DIRECTIONS | Identify each line below containing the string "camera" and copy it.
—————
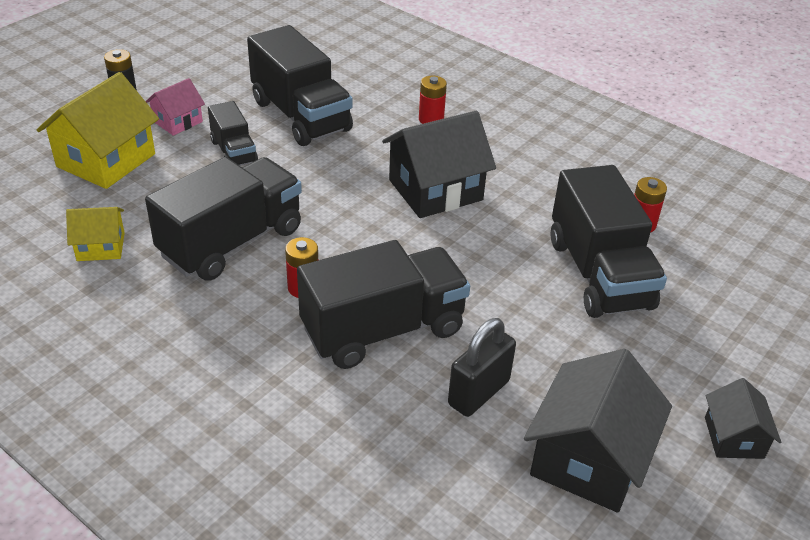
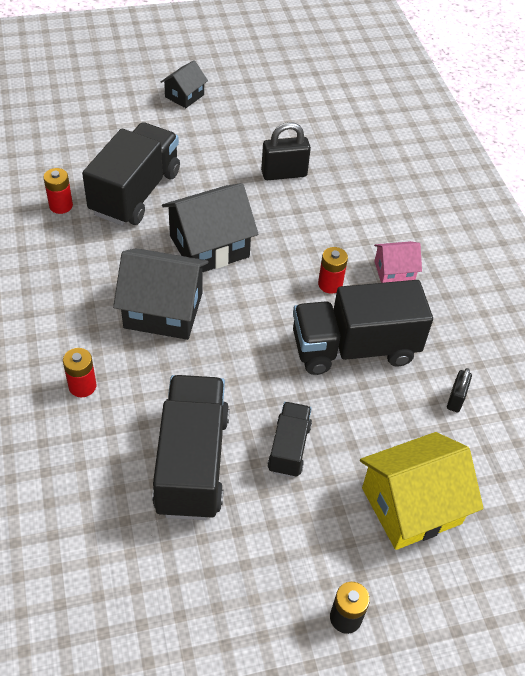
camera: 145 degrees left, 10 degrees up
(100, 247) = (455, 399): yellow house -> black padlock
(177, 121) = (315, 527): pink house -> pink house (394, 272)
(383, 330) = (303, 231): black truck -> none
(589, 459) = (263, 123): black house -> black house (209, 246)

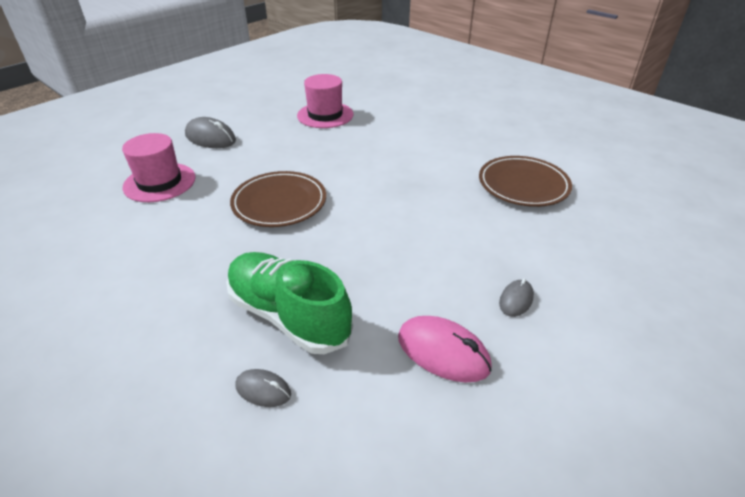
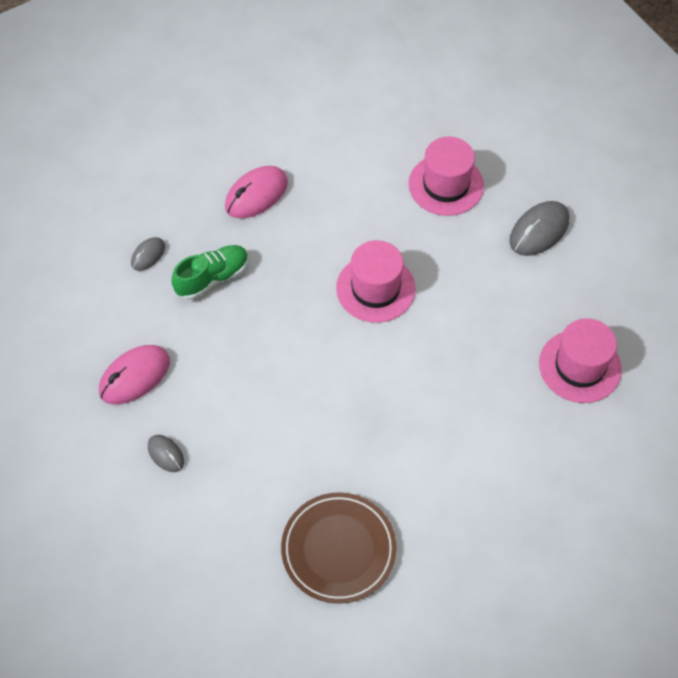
camera: 105 degrees right, 20 degrees up
(162, 304) = (256, 195): none -> pink mouse
(279, 203) = (375, 288): brown plate -> pink hat
(288, 315) = (212, 278): green shoe -> green shoe, size x0.65

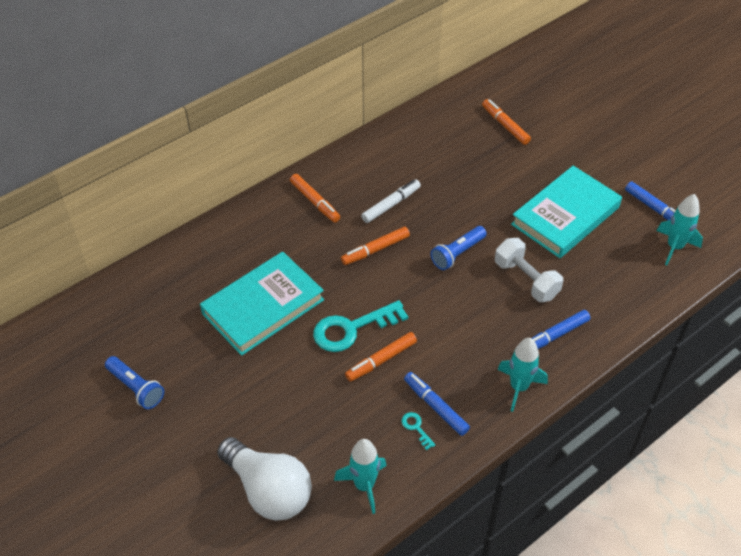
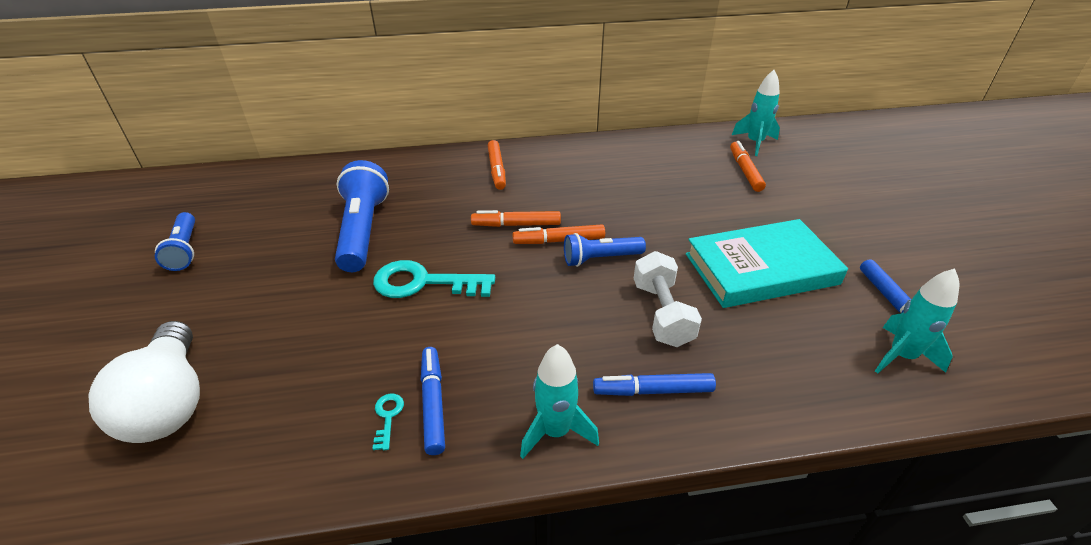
camera: 30 degrees right, 10 degrees down
(263, 307) = (363, 231): turquoise book -> blue flashlight
(364, 485) = (263, 454): turquoise rocket -> turquoise rocket (755, 143)
(381, 360) = (422, 325): orange marker -> orange marker (559, 241)
(391, 205) = (567, 195): white marker -> none

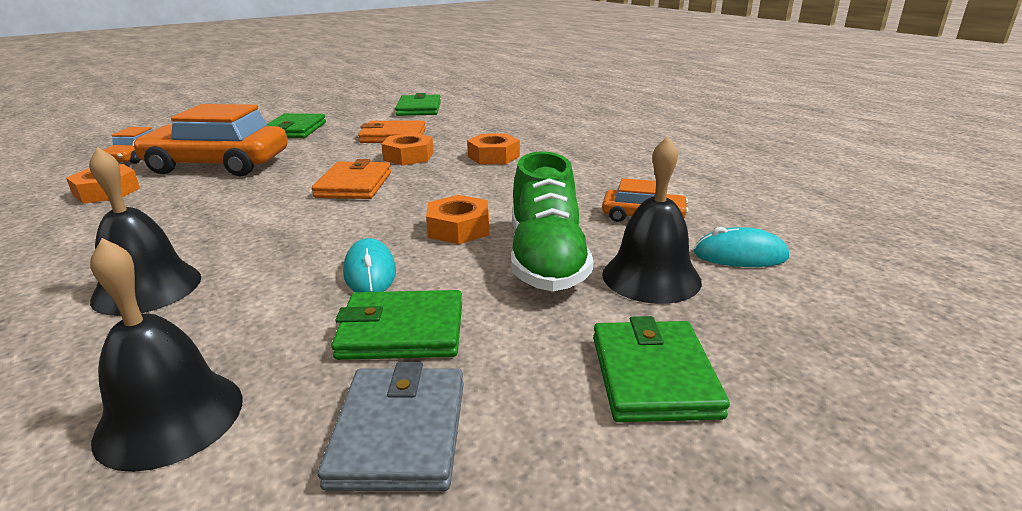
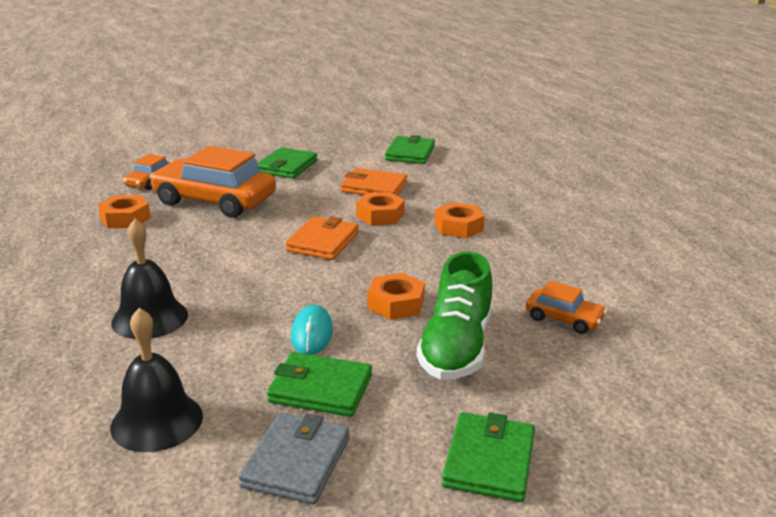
camera: 15 degrees right, 0 degrees up
(651, 277) = (535, 380): black bell -> none
(740, 255) = (627, 374): turquoise mouse -> none

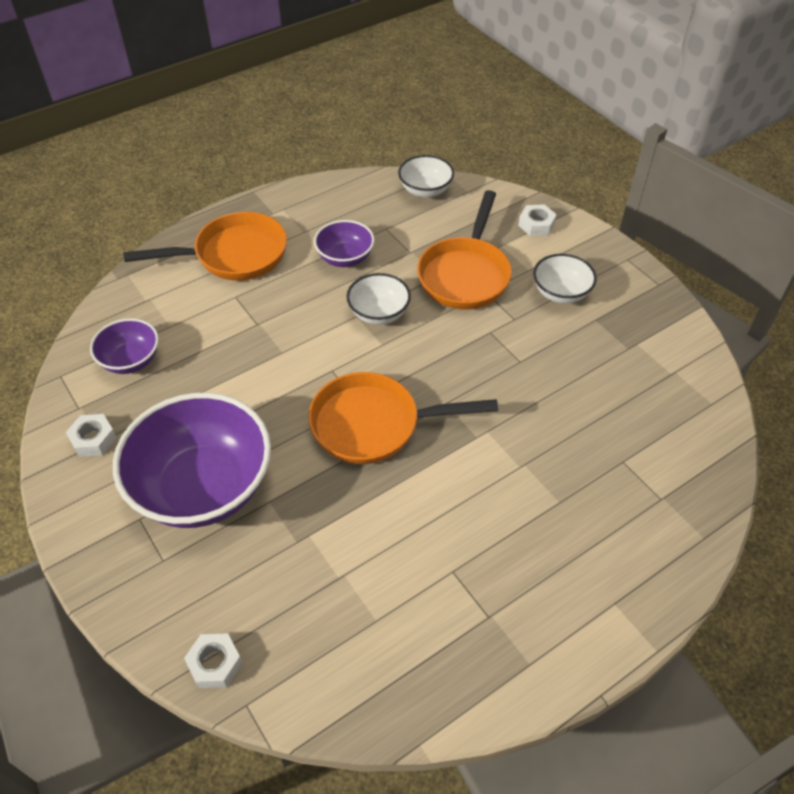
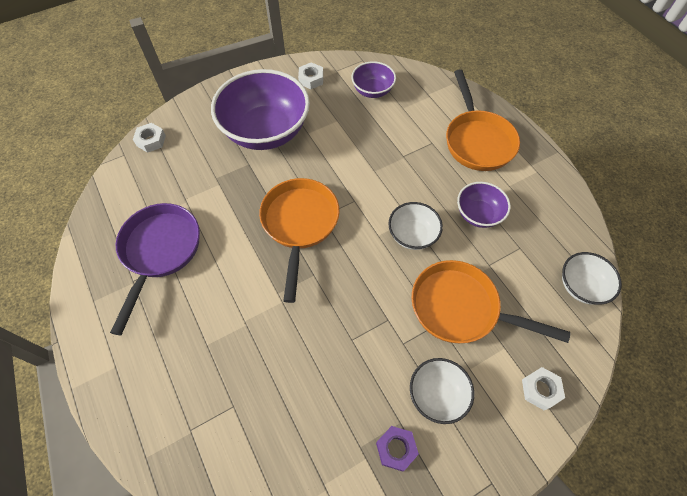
camera: 95 degrees right, 10 degrees up
(436, 591) = (159, 251): none -> purple pan
(621, 322) = (396, 449): none -> purple nut

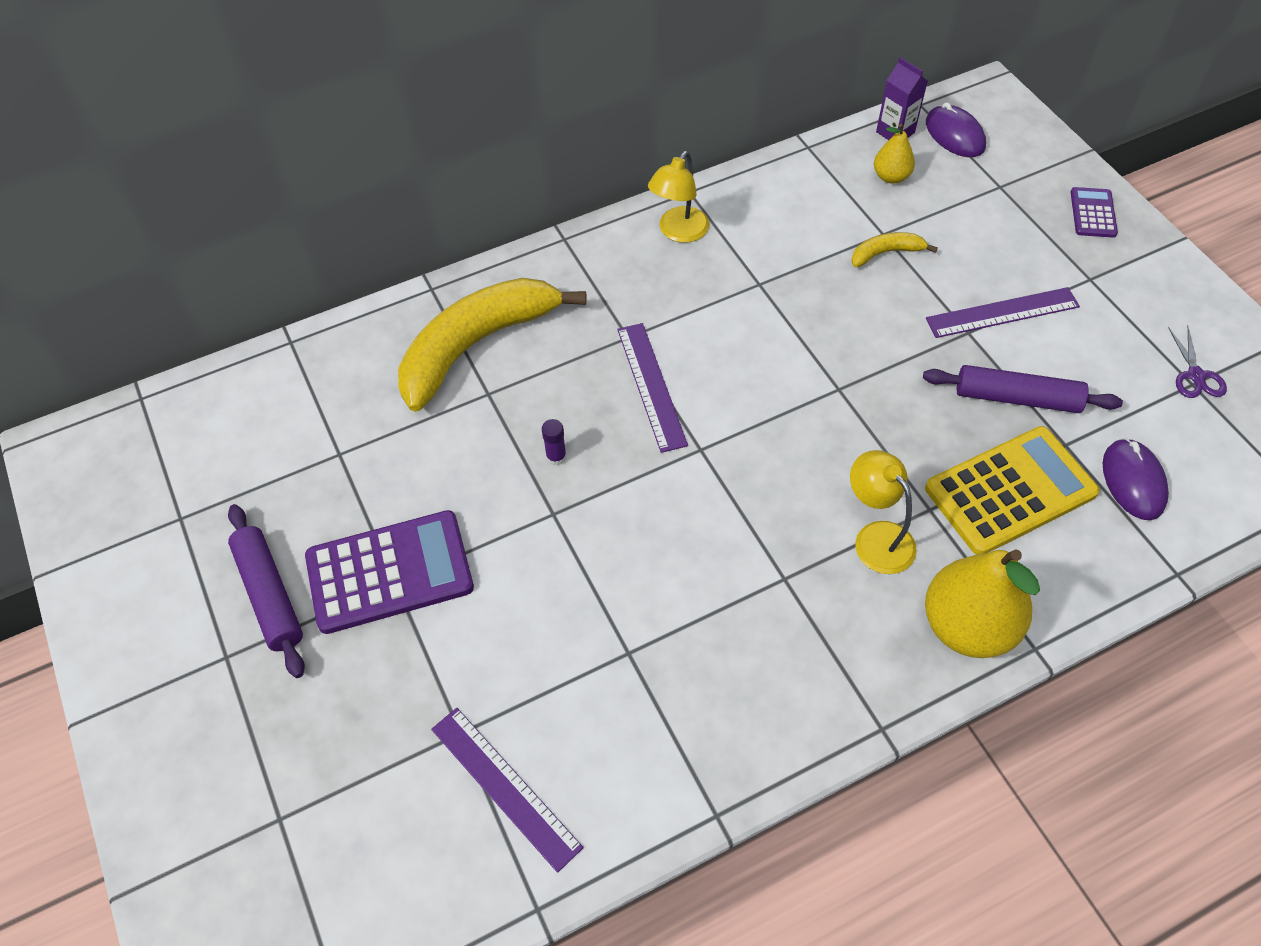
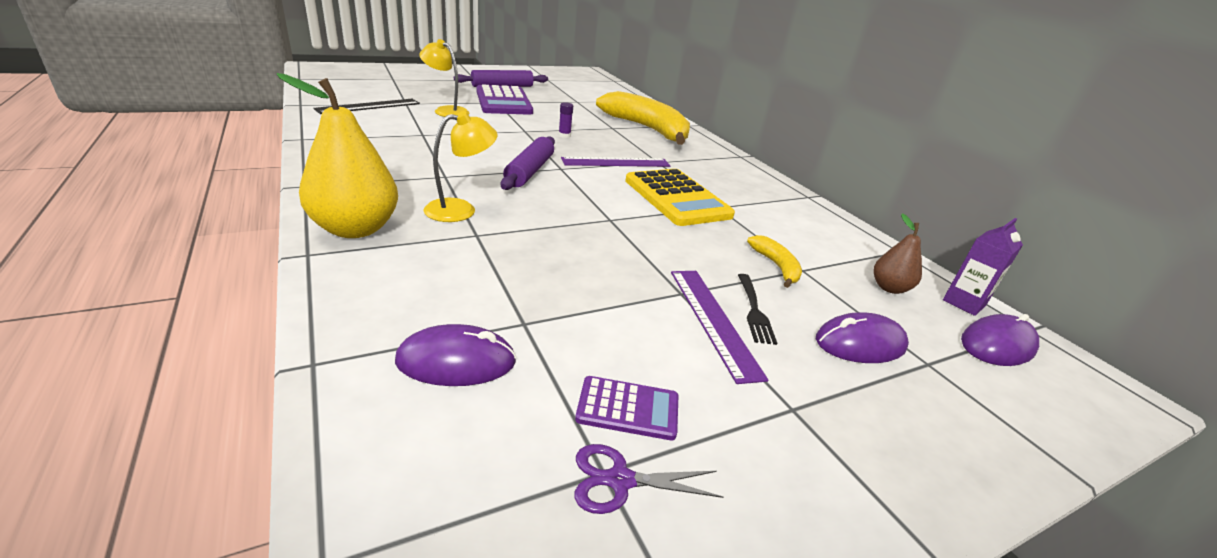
camera: 85 degrees right, 25 degrees down
(505, 786) = (369, 106): purple ruler -> black ruler
(678, 232) = (762, 187): yellow lamp -> yellow lamp (446, 111)
(891, 177) = (889, 288): yellow pear -> brown pear
(974, 282) = (754, 311): none -> black fork
(992, 221) = (860, 343): none -> purple mouse
(1010, 491) = (478, 276): yellow calculator -> yellow calculator (676, 198)
(1017, 398) = (591, 304): purple rolling pin -> purple rolling pin (529, 171)
(1093, 213) = (932, 446): purple calculator -> purple calculator (628, 408)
—————
EXERCISE ANSWER |
camera: 145 degrees left, 10 degrees up
camera: 105 degrees right, 20 degrees up
camera: 30 degrees right, 10 degrees down
camera: 15 degrees right, 0 degrees up
camera: 95 degrees right, 10 degrees up
camera: 85 degrees right, 25 degrees down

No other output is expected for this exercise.